_WHAT THE TASK REQUIRES:_ Keep only the lines from the start of the data through the line containing "camera: 65 degrees right, 5 degrees up", and output them exactly.

Stored entries

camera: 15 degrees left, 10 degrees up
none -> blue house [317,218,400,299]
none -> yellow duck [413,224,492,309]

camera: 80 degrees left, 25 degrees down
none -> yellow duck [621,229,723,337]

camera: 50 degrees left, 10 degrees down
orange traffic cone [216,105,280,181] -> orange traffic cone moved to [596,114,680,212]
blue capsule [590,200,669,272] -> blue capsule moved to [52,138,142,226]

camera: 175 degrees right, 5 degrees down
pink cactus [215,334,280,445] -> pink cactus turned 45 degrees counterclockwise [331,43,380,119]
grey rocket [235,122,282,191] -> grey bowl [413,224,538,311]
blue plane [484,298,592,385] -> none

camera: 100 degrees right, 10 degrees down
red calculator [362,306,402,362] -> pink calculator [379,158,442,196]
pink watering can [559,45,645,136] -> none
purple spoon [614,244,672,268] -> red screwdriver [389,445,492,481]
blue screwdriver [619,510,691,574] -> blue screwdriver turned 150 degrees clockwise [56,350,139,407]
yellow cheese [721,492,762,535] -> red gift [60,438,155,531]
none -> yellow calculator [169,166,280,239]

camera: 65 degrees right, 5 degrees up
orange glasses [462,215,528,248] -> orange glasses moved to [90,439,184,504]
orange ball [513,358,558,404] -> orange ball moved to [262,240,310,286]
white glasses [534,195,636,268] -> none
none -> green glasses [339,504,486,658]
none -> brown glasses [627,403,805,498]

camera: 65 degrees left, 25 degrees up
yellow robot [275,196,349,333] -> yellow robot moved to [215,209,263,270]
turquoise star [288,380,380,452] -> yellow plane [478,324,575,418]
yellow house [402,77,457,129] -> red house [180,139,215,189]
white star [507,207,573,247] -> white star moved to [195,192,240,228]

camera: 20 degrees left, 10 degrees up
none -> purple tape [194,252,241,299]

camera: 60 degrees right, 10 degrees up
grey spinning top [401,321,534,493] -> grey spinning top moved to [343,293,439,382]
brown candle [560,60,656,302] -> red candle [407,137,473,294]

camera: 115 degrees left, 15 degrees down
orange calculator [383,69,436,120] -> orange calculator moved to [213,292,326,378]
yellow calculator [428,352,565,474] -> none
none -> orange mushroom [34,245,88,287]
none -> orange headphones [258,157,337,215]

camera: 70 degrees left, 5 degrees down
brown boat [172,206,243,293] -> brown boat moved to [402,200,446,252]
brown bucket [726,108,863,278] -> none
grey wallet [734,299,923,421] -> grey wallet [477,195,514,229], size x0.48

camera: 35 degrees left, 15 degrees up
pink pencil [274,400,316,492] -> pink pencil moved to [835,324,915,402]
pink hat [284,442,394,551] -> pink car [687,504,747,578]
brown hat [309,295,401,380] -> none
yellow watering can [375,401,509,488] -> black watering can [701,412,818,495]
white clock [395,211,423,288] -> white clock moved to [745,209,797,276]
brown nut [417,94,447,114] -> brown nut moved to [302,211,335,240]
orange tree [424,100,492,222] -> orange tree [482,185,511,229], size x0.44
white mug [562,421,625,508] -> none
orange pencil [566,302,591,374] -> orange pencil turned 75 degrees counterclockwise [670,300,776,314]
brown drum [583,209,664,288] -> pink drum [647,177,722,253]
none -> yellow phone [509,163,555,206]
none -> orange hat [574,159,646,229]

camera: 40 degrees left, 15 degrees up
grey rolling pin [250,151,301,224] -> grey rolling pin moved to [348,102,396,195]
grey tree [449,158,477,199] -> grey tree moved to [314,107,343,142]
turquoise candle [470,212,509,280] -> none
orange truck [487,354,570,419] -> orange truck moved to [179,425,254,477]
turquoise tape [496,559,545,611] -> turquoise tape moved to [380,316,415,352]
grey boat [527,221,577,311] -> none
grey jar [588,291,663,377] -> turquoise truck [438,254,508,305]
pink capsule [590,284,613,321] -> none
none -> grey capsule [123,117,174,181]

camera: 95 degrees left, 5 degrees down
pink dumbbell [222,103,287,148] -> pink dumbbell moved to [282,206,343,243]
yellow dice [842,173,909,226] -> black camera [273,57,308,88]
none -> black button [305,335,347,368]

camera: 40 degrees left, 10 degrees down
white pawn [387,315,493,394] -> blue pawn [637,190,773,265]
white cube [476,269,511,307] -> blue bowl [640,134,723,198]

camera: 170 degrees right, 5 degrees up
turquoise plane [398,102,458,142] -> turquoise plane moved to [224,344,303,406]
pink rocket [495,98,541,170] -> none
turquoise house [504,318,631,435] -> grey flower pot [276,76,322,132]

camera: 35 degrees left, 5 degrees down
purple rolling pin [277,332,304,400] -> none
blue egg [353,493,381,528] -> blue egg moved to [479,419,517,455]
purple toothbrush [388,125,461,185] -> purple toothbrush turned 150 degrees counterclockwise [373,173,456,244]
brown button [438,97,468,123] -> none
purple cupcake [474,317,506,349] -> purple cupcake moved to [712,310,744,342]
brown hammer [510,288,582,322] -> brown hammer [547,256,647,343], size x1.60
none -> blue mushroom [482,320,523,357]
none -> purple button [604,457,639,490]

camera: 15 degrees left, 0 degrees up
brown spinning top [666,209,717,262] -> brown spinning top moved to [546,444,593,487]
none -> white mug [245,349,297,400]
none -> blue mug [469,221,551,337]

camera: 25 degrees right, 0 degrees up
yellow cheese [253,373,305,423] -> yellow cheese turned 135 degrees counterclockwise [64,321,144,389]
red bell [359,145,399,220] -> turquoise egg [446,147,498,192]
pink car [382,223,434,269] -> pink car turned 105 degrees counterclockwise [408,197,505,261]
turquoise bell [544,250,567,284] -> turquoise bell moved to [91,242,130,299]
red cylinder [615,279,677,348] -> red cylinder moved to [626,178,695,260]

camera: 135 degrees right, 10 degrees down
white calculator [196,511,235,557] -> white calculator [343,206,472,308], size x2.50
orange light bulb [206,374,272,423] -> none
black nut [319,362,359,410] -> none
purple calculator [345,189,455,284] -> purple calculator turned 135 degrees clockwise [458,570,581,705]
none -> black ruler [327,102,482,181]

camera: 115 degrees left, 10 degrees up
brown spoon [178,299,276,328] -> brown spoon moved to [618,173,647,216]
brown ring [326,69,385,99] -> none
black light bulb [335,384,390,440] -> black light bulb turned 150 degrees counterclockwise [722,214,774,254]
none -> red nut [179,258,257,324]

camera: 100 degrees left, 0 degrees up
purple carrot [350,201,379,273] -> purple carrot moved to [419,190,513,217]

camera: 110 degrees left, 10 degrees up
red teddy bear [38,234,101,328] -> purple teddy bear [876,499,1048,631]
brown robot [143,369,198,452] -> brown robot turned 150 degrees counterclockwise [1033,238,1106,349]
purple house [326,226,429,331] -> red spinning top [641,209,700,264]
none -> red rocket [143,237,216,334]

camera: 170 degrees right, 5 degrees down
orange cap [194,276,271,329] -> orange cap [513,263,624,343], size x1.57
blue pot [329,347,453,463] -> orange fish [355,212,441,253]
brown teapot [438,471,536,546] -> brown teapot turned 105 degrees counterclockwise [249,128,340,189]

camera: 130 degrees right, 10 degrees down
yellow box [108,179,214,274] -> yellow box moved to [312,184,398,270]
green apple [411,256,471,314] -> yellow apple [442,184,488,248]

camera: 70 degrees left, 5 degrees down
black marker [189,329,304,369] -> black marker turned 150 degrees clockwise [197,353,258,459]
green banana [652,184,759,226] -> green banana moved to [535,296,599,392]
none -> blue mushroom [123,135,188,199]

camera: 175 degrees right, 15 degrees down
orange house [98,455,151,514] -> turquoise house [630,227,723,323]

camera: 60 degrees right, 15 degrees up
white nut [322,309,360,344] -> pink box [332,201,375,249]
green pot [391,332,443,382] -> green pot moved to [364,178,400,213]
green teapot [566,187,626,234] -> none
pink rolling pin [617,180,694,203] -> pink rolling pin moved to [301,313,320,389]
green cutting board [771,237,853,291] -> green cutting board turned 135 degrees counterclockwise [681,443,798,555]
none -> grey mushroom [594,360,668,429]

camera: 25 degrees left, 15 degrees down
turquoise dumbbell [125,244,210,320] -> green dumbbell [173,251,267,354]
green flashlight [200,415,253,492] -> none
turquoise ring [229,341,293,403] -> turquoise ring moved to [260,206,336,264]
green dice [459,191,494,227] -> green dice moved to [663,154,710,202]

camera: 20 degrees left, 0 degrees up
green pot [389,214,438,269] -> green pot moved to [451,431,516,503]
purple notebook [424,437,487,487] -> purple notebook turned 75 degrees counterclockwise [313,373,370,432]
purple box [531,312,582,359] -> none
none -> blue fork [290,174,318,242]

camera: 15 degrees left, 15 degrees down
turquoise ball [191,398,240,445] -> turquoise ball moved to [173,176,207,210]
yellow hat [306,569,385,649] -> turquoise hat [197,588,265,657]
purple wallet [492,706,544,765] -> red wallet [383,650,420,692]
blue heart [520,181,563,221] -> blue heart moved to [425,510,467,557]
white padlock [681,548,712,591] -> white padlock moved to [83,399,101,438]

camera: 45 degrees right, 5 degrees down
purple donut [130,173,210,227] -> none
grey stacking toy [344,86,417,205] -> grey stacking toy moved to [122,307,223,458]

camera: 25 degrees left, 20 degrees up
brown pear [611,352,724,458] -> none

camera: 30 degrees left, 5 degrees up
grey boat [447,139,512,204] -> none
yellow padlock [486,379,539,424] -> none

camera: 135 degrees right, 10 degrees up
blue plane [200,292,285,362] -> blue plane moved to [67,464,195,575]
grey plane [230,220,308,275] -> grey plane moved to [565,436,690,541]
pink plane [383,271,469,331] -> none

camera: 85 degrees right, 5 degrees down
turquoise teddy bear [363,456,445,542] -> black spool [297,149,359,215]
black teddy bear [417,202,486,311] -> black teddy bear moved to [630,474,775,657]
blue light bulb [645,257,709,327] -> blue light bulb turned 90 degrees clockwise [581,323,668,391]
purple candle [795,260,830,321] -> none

_WRITTEN ANSWER:_
camera: 15 degrees left, 10 degrees up
none -> blue house [317,218,400,299]
none -> yellow duck [413,224,492,309]

camera: 80 degrees left, 25 degrees down
none -> yellow duck [621,229,723,337]

camera: 50 degrees left, 10 degrees down
orange traffic cone [216,105,280,181] -> orange traffic cone moved to [596,114,680,212]
blue capsule [590,200,669,272] -> blue capsule moved to [52,138,142,226]

camera: 175 degrees right, 5 degrees down
pink cactus [215,334,280,445] -> pink cactus turned 45 degrees counterclockwise [331,43,380,119]
grey rocket [235,122,282,191] -> grey bowl [413,224,538,311]
blue plane [484,298,592,385] -> none

camera: 100 degrees right, 10 degrees down
red calculator [362,306,402,362] -> pink calculator [379,158,442,196]
pink watering can [559,45,645,136] -> none
purple spoon [614,244,672,268] -> red screwdriver [389,445,492,481]
blue screwdriver [619,510,691,574] -> blue screwdriver turned 150 degrees clockwise [56,350,139,407]
yellow cheese [721,492,762,535] -> red gift [60,438,155,531]
none -> yellow calculator [169,166,280,239]

camera: 65 degrees right, 5 degrees up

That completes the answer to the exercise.